> [EXERCISE]
Reproduce verbatim the lines of the records below, from the line containing "This is a 0.2 m/px" to the line containing "road 5 (residential): [(465,375),(424,511)]", with both of those lines included.

> [Stored dataset items]
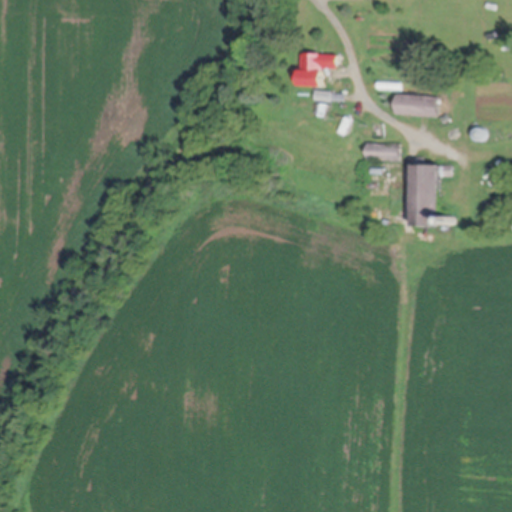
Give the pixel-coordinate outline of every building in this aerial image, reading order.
[(493,35),(501,32),(503,38),(495,41),(493,35)] [(330,56),(347,57),(347,68),(346,68),(346,70),(332,70),(332,73),(333,73),(333,88),(309,88),(310,72),(314,72),(314,69),(312,69),(312,56),(315,56),(315,55),(330,55),(330,56)] [(384,82),(407,82),(407,91),(384,90),(384,82)] [(325,91),(341,92),(340,103),(324,102),(325,91)] [(405,95),(446,98),(445,118),(404,116),(405,95)] [(491,140),(490,141),(489,141),(488,141),(487,141),(486,141),(485,141),(484,141),(484,140),(483,140),(482,139),(482,138),(481,138),(481,137),(481,136),(480,136),(480,135),(480,134),(480,133),(481,132),(481,131),(482,130),(482,129),(483,129),(484,128),(485,128),(486,128),(486,127),(487,127),(488,127),(488,128),(489,128),(490,128),(491,128),(491,129),(492,129),(492,130),(493,130),(493,131),(494,132),(494,133),(494,134),(494,135),(494,136),(494,137),(493,137),(493,138),(493,139),(492,139),(492,140),(491,140)] [(375,144),(408,145),(407,162),(375,162),(375,144)] [(421,229),(422,167),(423,167),(423,159),(432,159),(431,168),(449,168),(449,167),(460,167),(460,177),(449,177),(448,229),(421,229)] [(461,224),(461,225),(460,225),(459,225),(459,226),(458,226),(457,226),(457,225),(456,225),(455,225),(455,224),(454,224),(454,223),(454,222),(454,221),(454,220),(454,219),(455,219),(455,218),(456,218),(456,217),(457,217),(458,217),(459,217),(460,217),(460,218),(461,218),(461,219),(462,219),(462,220),(462,221),(462,222),(462,223),(462,224),(461,224)]
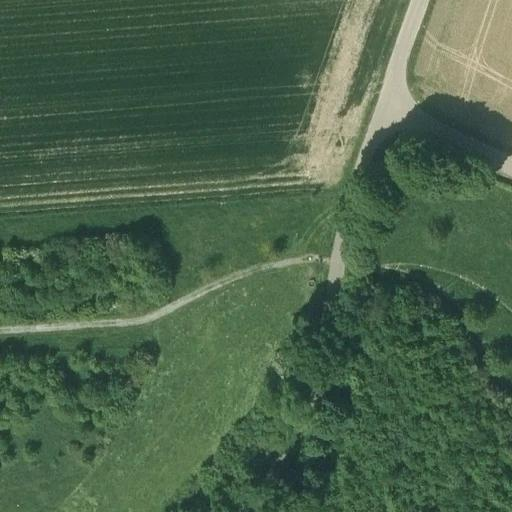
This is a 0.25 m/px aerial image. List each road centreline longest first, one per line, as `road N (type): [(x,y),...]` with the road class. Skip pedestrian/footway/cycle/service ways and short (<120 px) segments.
road 1 (track): [(245,511),(318,372),(336,263)]
road 2 (track): [(336,263),(382,107)]
road 3 (track): [(511,169),(382,107)]
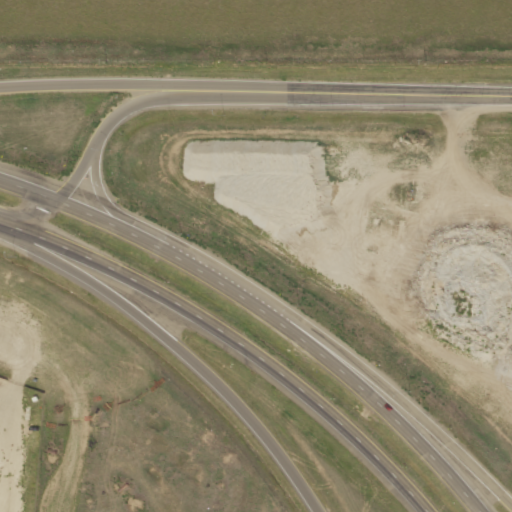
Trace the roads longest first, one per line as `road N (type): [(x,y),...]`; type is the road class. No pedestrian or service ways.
road 1 (trunk): [(481,511),(356,381),(262,308),(169,252),(0,180)]
road 2 (trunk): [(0,224),(67,247),(198,315),(326,410),(427,511)]
road 3 (trunk): [(0,233),(90,281),(174,347),(256,427),(317,511)]
road 4 (tertiary): [(511,96),(182,91)]
road 5 (trunk): [(511,500),(411,407),(262,308)]
road 6 (trunk): [(0,207),(35,213),(59,200),(117,114),(182,91)]
road 7 (trunk): [(182,91),(0,89)]
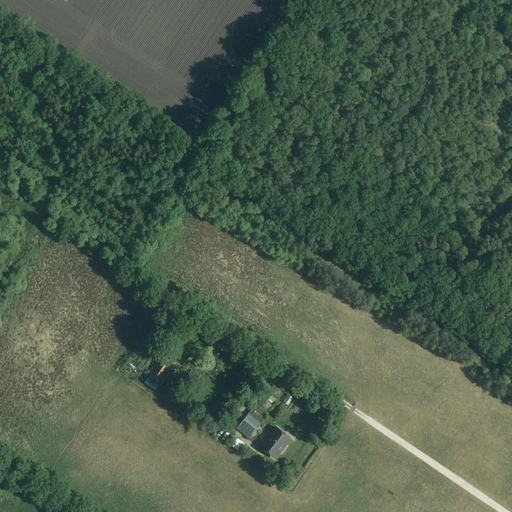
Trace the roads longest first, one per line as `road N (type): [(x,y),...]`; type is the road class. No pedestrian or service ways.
road 1 (track): [(45,211),(503,511)]
road 2 (track): [(288,0),(211,123)]
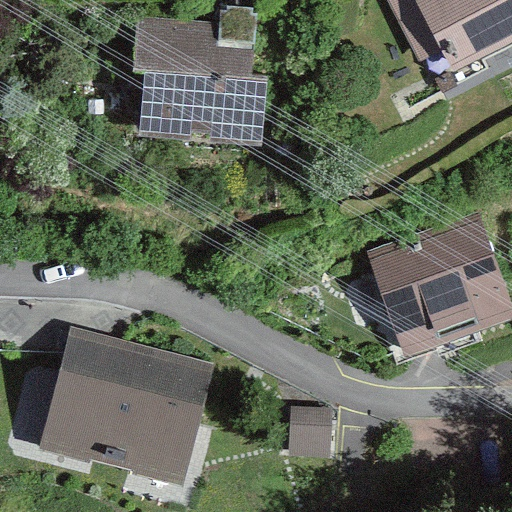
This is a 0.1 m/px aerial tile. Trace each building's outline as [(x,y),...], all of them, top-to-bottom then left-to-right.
[(511,0),(390,0),(435,89),(511,51),(511,0)] [(134,76),(146,77),(141,141),(270,151),(276,77),(254,75),(257,29),(139,20),(134,76)] [(511,306),(481,220),(365,262),(403,368),(511,328),(511,306)] [(218,369),(70,333),(39,457),(187,493),(218,369)] [(290,402),(290,450),(331,449),(333,404),(290,402)]
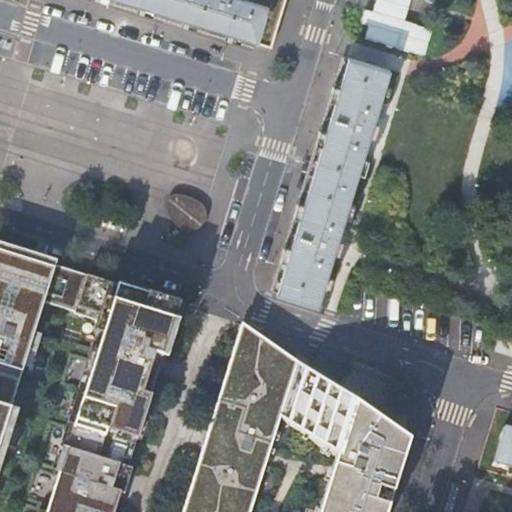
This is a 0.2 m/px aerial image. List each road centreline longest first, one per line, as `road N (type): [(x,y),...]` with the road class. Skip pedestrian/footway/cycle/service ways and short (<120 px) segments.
road 1 (residential): [(0,14),(289,102)]
road 2 (residential): [(465,375),(228,298)]
road 3 (residential): [(228,298),(201,279),(0,217)]
road 4 (residential): [(289,102),(228,298)]
road 5 (residential): [(465,375),(424,511)]
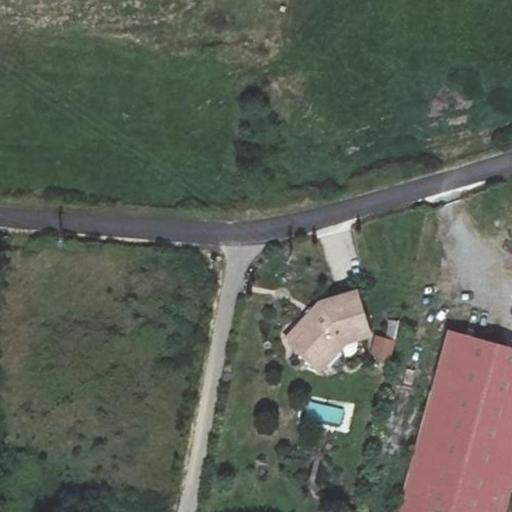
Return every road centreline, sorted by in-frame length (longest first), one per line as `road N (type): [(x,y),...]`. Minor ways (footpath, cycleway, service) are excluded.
road 1 (residential): [(242,230),(185,511)]
road 2 (unclassified): [(511,158),(286,227),(242,230)]
road 3 (unclassified): [(242,230),(0,211)]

> [CORRECT OUTPUT]
This is a 0.2 m/px aerial image. List each road centreline longest first, one per line, as `road N (type): [(x,y),...]` with the road class. Skip pedestrian/footway/cycle/service ways and short (<120 px) segments.
road 1 (residential): [(0,14),(289,102)]
road 2 (residential): [(465,375),(228,298)]
road 3 (residential): [(228,298),(201,279),(0,217)]
road 4 (residential): [(289,102),(228,298)]
road 5 (residential): [(465,375),(424,511)]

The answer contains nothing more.